■ **DATA SHOWN**:
========================

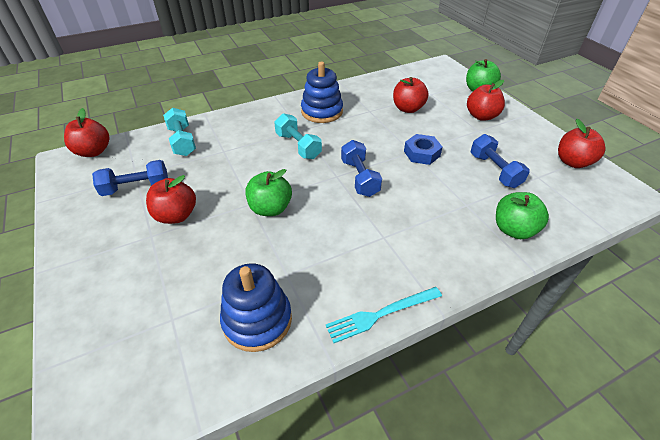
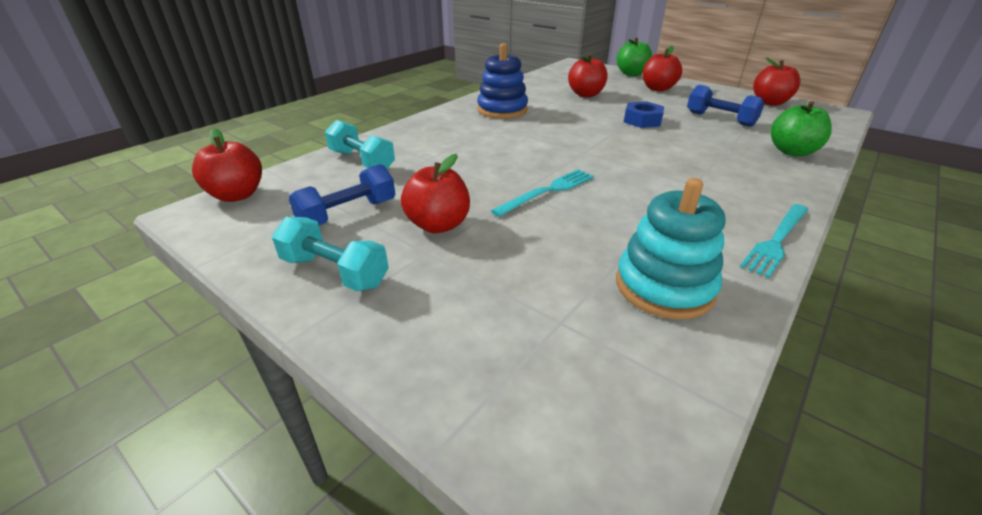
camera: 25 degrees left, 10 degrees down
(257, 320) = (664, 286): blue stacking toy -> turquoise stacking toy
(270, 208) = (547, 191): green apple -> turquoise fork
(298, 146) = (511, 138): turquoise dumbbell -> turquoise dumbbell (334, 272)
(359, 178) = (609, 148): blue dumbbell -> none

========================

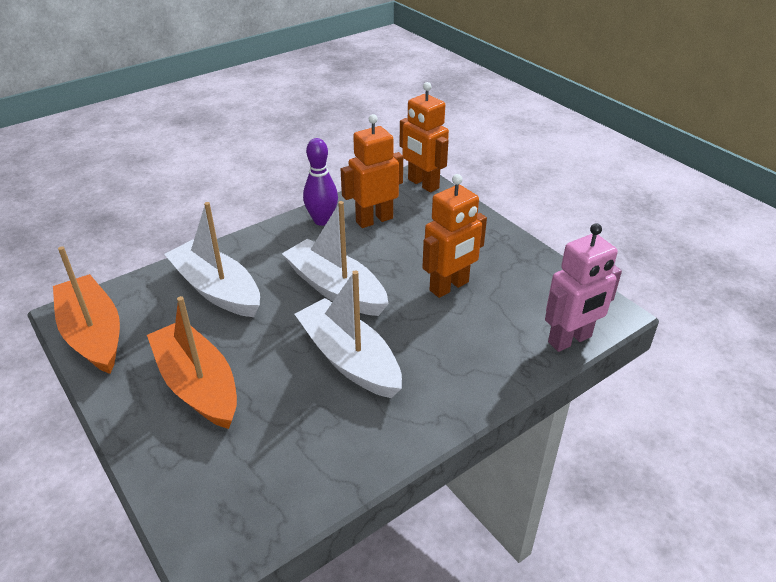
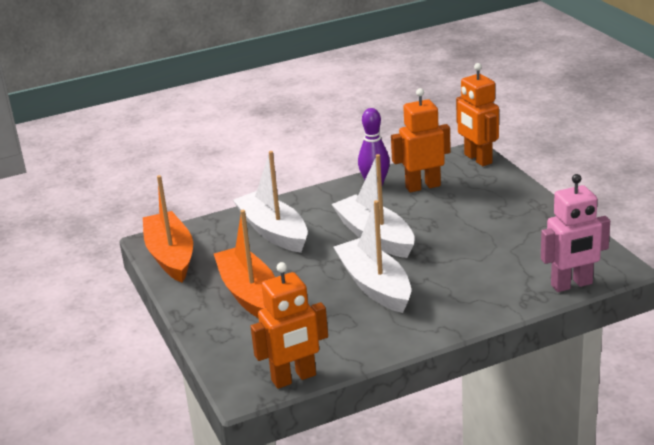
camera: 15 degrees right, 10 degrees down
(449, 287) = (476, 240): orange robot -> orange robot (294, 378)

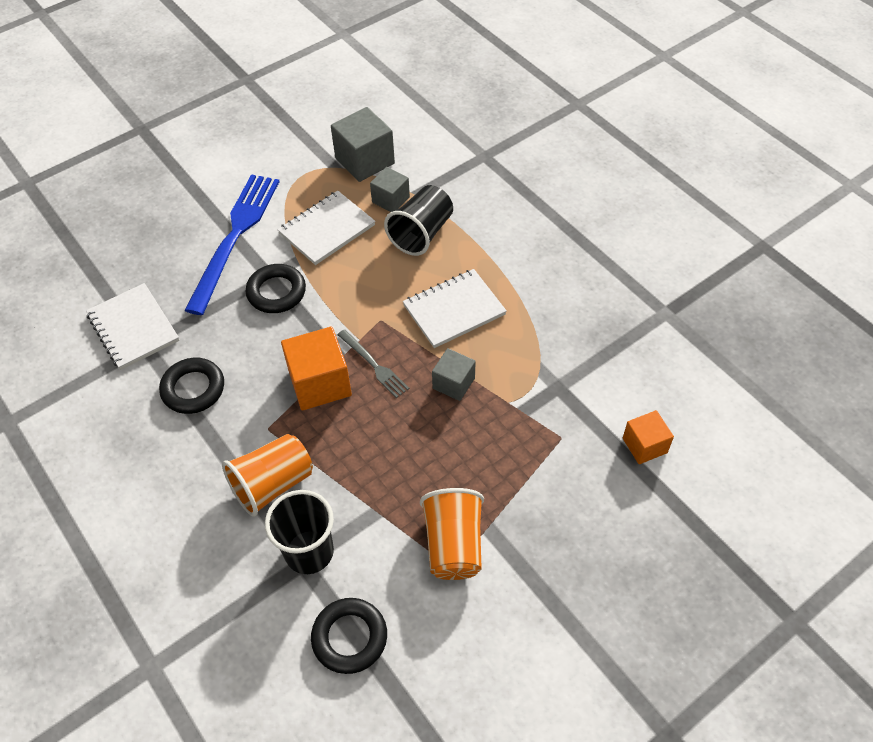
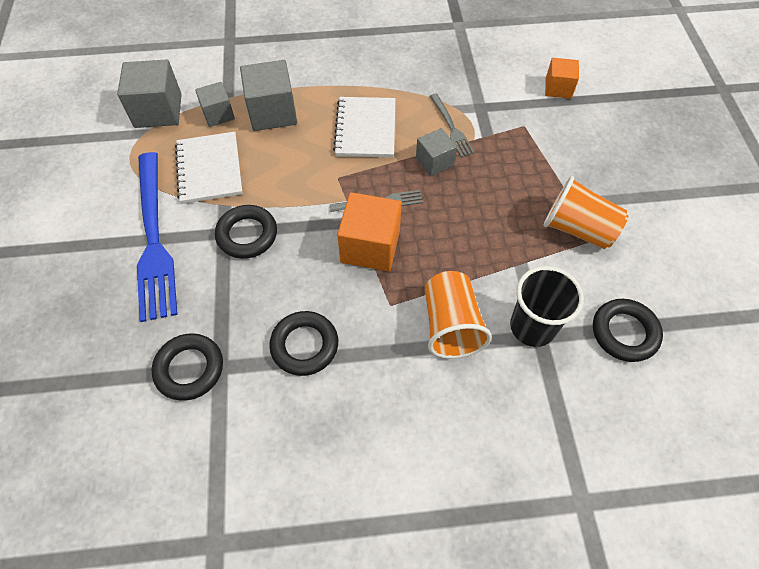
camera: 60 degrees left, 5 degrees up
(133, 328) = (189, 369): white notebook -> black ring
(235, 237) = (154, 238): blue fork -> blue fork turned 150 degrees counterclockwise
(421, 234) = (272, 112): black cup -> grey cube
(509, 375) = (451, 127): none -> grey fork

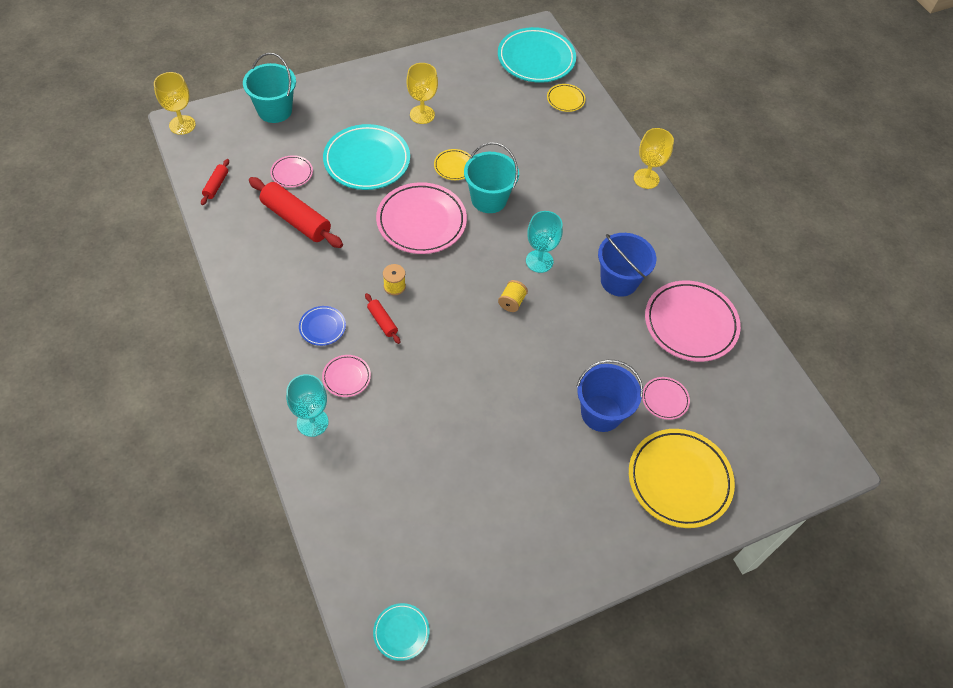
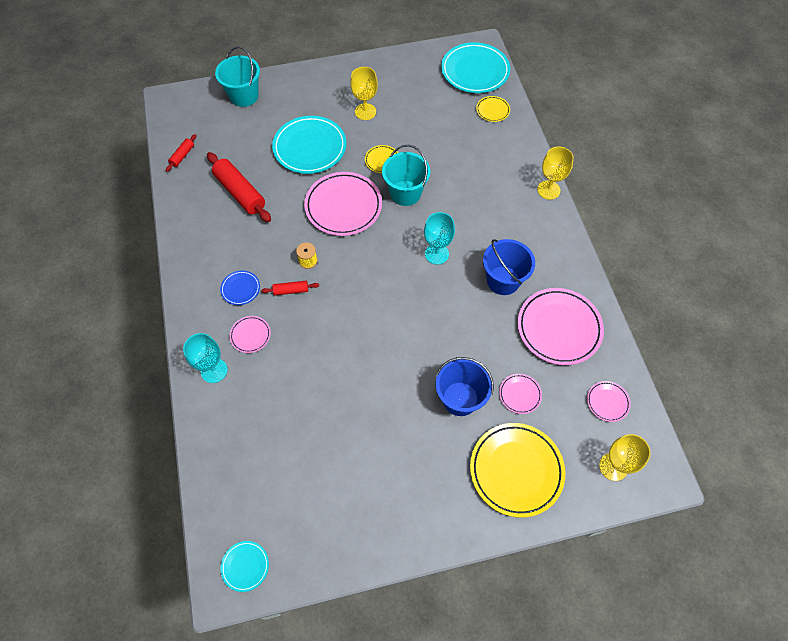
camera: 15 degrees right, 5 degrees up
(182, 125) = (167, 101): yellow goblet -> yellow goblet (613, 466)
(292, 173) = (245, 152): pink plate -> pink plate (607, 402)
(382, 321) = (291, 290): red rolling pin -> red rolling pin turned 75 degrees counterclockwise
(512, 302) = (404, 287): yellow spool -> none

========================

■ **EXERCISE PROMPT**: Go through the material above and copy each line that has the word "turquoise".

■ **OUTPUT OF THE EXERCISE**:
(257, 320) = (664, 286): blue stacking toy -> turquoise stacking toy
(270, 208) = (547, 191): green apple -> turquoise fork
(298, 146) = (511, 138): turquoise dumbbell -> turquoise dumbbell (334, 272)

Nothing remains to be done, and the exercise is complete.